# Assignment
Copy the records word for word, beginning with the first line and stopping after the line that contains "(B) air conditioning".

# Records shown
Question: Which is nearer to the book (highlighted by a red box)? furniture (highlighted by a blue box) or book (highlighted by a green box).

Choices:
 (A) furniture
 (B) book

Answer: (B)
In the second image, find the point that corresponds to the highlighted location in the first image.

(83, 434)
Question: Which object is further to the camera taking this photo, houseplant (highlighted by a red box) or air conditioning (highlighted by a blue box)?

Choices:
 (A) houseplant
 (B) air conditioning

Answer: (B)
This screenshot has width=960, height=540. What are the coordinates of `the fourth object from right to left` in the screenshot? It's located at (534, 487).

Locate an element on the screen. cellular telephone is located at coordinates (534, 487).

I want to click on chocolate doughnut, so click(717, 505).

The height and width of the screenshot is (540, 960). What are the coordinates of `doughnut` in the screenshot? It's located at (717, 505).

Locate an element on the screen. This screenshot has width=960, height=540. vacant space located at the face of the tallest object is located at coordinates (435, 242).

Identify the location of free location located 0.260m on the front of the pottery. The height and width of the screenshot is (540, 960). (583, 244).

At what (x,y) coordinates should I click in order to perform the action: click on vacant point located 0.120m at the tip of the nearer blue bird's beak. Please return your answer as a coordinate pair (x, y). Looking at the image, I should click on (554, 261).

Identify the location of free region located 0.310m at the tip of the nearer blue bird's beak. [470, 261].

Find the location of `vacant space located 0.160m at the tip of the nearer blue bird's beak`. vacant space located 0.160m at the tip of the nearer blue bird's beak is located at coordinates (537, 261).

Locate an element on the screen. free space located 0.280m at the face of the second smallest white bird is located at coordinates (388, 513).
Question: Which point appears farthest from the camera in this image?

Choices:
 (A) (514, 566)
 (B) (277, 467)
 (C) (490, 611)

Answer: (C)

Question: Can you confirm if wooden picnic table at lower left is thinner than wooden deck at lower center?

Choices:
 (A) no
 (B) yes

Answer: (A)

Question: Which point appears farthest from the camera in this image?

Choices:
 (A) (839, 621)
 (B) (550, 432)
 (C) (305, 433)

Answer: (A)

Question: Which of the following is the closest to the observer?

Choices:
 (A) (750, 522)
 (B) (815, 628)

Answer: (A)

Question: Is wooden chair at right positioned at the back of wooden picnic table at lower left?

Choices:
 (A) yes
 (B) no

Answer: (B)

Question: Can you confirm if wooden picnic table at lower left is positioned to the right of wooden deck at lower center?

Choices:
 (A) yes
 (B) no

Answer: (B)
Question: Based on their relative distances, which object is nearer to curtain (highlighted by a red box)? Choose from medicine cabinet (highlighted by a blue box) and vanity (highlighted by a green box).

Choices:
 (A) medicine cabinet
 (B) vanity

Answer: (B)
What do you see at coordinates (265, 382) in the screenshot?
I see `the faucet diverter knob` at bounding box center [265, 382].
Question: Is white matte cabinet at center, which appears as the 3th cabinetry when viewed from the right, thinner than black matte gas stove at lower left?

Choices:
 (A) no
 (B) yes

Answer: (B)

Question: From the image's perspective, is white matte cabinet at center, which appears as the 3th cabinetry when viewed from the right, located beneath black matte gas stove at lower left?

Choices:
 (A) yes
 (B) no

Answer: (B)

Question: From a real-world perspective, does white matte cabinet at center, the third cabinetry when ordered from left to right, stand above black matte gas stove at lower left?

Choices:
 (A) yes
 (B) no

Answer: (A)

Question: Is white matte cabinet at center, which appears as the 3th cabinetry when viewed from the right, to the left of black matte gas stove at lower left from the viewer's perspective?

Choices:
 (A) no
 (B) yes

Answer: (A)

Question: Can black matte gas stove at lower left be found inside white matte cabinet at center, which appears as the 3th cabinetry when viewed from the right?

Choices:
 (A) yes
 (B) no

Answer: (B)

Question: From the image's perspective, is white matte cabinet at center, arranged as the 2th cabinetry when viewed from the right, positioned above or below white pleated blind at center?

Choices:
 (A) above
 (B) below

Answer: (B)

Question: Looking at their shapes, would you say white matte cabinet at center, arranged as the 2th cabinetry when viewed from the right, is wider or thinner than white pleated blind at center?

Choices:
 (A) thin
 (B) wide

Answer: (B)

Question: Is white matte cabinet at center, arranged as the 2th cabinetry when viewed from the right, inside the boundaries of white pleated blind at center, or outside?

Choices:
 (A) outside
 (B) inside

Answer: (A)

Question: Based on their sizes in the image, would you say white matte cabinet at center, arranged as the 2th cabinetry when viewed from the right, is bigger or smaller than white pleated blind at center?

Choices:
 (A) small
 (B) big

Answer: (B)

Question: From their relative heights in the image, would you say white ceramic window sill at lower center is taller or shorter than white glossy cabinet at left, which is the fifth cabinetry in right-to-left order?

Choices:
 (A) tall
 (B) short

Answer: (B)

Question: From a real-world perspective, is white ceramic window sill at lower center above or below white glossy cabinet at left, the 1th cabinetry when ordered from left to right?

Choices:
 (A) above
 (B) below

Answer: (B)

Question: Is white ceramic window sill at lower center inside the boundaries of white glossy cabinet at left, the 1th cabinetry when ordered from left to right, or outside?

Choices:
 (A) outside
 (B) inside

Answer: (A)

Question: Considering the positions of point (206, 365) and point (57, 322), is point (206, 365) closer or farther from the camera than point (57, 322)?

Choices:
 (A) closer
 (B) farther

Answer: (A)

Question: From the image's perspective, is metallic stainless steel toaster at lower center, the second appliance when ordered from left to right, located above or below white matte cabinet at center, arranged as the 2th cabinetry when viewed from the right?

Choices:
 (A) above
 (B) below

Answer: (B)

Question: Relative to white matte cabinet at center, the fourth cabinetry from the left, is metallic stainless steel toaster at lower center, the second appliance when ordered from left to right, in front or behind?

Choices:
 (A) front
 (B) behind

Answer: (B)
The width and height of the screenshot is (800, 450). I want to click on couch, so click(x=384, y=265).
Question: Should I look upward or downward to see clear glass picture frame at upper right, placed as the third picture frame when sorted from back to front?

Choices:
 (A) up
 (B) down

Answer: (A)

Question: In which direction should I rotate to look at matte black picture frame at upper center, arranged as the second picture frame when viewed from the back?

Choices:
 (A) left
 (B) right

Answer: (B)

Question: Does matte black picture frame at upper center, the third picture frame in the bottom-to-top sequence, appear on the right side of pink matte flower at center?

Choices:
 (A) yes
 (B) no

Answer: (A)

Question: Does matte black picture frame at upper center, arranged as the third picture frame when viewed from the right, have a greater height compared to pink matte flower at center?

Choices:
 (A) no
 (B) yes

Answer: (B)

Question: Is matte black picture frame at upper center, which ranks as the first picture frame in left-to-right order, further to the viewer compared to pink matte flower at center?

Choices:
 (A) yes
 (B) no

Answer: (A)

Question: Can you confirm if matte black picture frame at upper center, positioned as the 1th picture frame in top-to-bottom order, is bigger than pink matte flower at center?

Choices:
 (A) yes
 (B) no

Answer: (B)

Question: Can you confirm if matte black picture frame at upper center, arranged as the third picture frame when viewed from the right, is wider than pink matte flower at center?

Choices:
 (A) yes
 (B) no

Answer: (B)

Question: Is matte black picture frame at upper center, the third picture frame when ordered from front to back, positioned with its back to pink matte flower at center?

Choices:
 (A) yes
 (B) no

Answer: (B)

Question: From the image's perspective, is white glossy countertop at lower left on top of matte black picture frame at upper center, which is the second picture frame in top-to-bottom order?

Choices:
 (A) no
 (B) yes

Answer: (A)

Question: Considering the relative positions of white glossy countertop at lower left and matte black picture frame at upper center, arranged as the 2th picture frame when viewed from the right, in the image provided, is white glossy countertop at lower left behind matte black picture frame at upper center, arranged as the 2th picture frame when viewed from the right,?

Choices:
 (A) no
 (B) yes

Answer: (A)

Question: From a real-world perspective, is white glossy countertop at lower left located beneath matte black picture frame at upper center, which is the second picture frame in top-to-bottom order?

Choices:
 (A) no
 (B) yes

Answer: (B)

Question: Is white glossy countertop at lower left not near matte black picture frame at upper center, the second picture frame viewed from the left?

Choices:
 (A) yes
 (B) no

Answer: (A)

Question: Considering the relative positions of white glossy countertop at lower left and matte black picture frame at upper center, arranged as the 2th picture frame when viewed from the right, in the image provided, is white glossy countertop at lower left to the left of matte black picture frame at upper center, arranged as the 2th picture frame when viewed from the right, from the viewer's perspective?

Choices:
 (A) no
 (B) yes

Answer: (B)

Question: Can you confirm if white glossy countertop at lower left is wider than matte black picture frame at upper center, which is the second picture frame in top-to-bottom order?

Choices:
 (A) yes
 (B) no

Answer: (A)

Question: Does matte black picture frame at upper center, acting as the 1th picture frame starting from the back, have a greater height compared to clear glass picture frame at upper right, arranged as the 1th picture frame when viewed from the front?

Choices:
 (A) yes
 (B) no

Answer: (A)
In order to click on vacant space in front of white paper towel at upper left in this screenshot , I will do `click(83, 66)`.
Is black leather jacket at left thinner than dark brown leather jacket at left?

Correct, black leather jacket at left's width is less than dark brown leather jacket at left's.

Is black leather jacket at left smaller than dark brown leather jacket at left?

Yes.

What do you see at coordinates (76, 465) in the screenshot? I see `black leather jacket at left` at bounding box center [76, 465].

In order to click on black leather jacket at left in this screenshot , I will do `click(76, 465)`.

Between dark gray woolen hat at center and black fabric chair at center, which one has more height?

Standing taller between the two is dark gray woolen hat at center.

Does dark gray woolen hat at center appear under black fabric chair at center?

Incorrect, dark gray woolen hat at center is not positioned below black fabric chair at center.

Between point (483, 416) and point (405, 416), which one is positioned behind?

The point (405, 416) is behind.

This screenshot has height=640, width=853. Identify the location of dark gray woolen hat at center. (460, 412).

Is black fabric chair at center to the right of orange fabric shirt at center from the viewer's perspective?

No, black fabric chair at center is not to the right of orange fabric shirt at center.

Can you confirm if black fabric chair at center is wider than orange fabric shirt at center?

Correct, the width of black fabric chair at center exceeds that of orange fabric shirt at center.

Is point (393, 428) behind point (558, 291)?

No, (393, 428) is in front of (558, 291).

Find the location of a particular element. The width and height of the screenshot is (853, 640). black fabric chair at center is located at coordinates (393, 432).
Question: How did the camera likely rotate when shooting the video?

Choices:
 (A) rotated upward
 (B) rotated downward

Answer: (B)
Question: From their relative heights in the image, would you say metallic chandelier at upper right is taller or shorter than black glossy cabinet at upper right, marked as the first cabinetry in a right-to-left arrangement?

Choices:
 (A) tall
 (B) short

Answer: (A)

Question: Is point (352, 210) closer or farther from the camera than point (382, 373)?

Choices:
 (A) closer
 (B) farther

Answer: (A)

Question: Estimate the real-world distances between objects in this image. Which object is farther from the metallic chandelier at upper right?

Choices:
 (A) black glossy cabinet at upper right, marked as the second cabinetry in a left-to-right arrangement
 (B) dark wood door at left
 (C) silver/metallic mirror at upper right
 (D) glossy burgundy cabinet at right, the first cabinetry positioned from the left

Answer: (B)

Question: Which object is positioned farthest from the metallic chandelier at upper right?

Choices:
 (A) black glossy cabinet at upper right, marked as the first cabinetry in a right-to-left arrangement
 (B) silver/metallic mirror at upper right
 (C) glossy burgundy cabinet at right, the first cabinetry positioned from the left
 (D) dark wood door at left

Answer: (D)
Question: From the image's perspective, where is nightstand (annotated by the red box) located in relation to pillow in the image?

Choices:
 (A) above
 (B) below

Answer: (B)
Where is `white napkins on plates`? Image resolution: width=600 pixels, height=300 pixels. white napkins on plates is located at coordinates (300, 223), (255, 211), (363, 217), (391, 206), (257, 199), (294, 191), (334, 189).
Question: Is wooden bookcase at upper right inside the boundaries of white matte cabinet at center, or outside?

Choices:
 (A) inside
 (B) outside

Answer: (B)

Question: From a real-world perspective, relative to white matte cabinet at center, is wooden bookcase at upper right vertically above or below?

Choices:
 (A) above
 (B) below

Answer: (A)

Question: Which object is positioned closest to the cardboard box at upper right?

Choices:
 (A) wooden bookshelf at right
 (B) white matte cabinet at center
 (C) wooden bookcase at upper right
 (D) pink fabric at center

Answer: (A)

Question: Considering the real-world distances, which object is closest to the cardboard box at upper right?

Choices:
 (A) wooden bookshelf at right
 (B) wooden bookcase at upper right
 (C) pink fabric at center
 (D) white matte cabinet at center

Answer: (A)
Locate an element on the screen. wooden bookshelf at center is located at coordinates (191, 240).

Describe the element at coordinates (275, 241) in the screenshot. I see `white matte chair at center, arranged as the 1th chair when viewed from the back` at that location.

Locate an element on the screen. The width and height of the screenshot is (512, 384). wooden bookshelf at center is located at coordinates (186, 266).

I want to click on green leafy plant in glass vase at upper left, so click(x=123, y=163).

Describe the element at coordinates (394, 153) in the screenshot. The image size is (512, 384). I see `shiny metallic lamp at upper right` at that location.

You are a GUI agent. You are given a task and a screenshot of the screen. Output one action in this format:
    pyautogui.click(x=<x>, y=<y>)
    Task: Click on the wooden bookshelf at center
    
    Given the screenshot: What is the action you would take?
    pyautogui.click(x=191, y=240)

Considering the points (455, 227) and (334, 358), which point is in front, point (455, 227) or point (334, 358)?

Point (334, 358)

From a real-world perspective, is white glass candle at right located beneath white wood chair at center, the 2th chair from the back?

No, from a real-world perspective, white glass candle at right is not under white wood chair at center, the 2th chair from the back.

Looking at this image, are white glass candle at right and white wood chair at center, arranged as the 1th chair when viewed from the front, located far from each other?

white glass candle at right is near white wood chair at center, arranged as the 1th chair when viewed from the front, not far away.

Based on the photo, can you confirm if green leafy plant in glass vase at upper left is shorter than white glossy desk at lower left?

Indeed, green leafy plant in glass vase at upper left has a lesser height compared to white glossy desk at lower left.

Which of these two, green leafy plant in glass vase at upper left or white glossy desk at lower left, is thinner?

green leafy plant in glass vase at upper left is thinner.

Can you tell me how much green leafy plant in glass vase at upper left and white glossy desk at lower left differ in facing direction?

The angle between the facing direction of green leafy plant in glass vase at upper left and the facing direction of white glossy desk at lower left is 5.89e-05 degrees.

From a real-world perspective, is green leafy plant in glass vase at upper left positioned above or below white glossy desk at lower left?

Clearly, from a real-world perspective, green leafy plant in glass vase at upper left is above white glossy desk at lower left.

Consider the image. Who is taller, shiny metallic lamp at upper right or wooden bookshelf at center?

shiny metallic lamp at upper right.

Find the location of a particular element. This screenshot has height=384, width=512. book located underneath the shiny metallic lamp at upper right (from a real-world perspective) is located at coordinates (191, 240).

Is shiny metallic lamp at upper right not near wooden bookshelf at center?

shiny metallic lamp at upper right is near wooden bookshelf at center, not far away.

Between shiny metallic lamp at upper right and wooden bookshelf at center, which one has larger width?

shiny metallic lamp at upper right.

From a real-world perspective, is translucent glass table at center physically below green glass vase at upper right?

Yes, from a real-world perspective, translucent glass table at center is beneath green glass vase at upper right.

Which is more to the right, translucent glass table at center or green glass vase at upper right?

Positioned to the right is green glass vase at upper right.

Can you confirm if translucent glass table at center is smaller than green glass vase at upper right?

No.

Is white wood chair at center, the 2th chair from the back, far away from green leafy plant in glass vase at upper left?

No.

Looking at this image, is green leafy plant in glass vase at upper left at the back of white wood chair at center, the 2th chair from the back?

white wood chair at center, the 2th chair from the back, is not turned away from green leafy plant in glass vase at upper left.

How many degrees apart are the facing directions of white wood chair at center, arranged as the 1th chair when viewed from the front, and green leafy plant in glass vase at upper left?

# Response below
Question: Which is nearer to the book (highlighted by a red box)? furniture (highlighted by a blue box) or book (highlighted by a green box).

Choices:
 (A) furniture
 (B) book

Answer: (B)
In the second image, find the point that corresponds to the highlighted location in the first image.

(83, 434)
Question: Which object is further to the camera taking this photo, houseplant (highlighted by a red box) or air conditioning (highlighted by a blue box)?

Choices:
 (A) houseplant
 (B) air conditioning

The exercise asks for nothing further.